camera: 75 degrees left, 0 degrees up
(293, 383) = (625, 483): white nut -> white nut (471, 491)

○ ○ ○ ○ ○

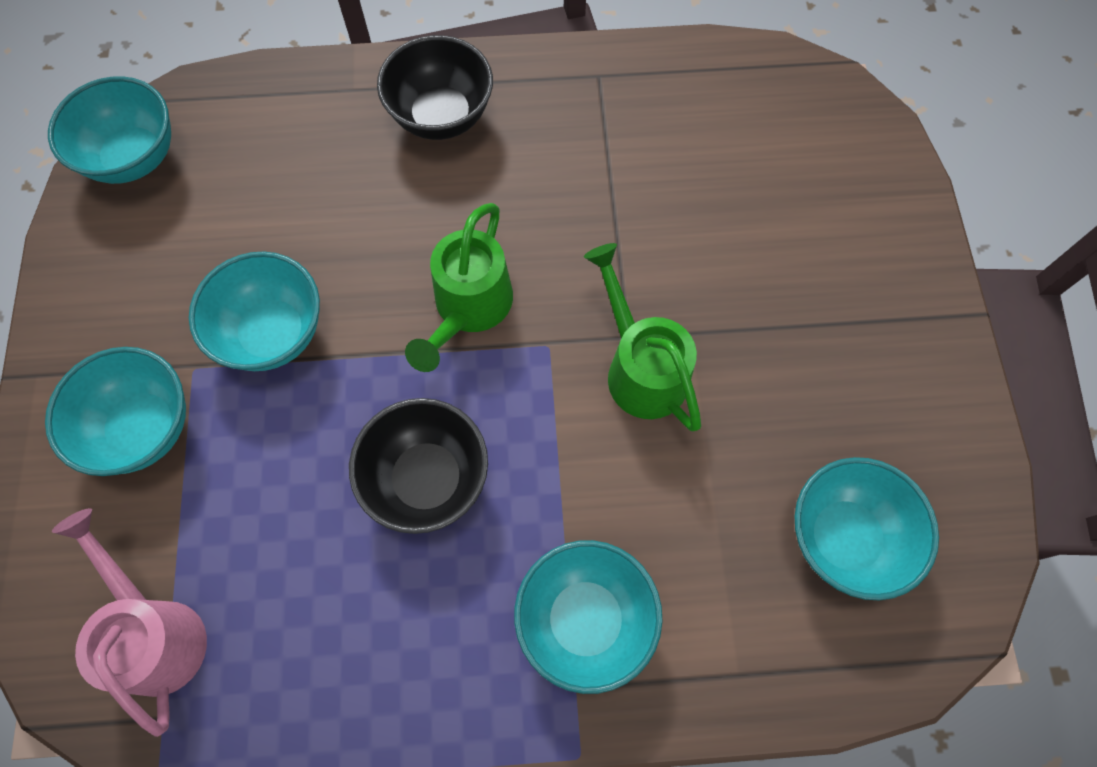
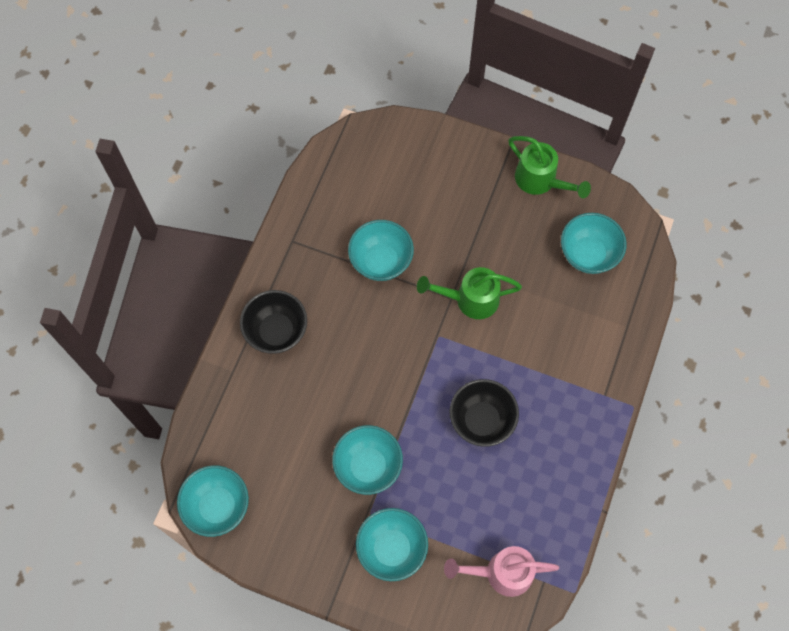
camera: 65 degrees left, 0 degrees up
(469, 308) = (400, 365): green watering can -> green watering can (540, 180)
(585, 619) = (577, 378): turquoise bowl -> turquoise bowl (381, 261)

○ ○ ○ ○ ○

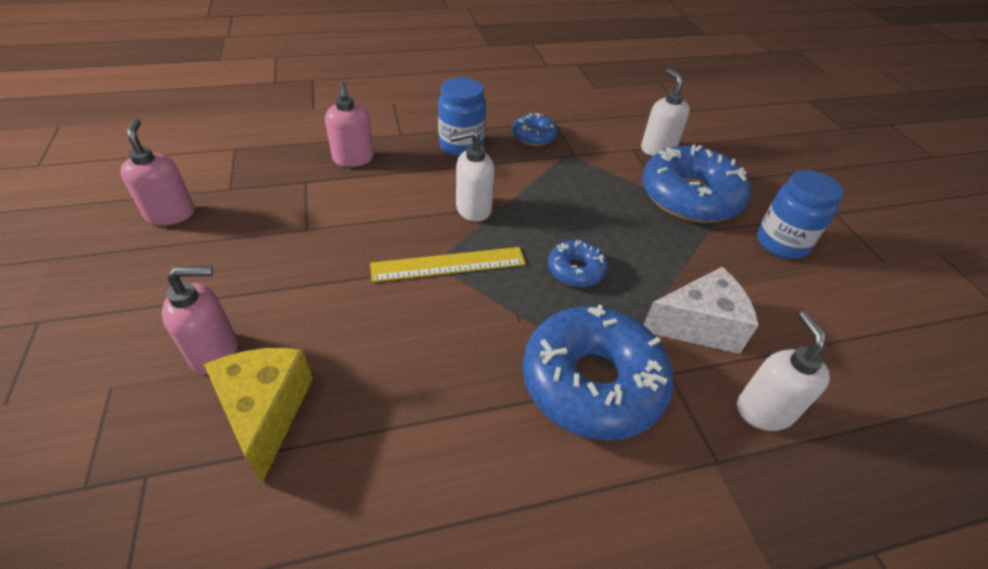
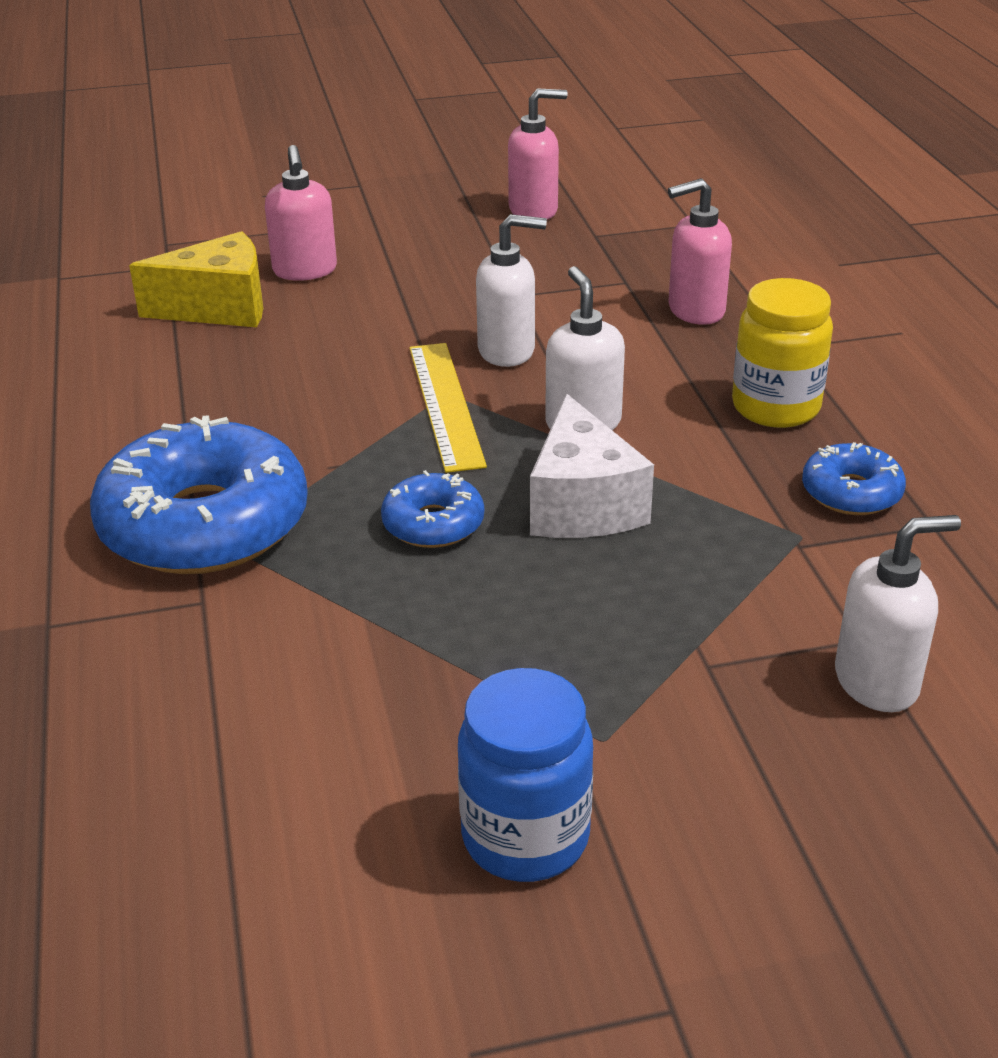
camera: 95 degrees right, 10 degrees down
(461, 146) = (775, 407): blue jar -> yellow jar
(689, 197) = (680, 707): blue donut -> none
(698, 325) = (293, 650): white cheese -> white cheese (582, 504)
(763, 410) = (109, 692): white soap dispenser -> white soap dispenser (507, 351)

○ ○ ○ ○ ○

### [Your task]
Output exactly the lines of the material above from the one containing "(689, 197) = (680, 707): blue donut -> none" up to and including the one containing "(763, 410) = (109, 692): white".

### [Problem solution]
(689, 197) = (680, 707): blue donut -> none
(698, 325) = (293, 650): white cheese -> white cheese (582, 504)
(763, 410) = (109, 692): white soap dispenser -> white soap dispenser (507, 351)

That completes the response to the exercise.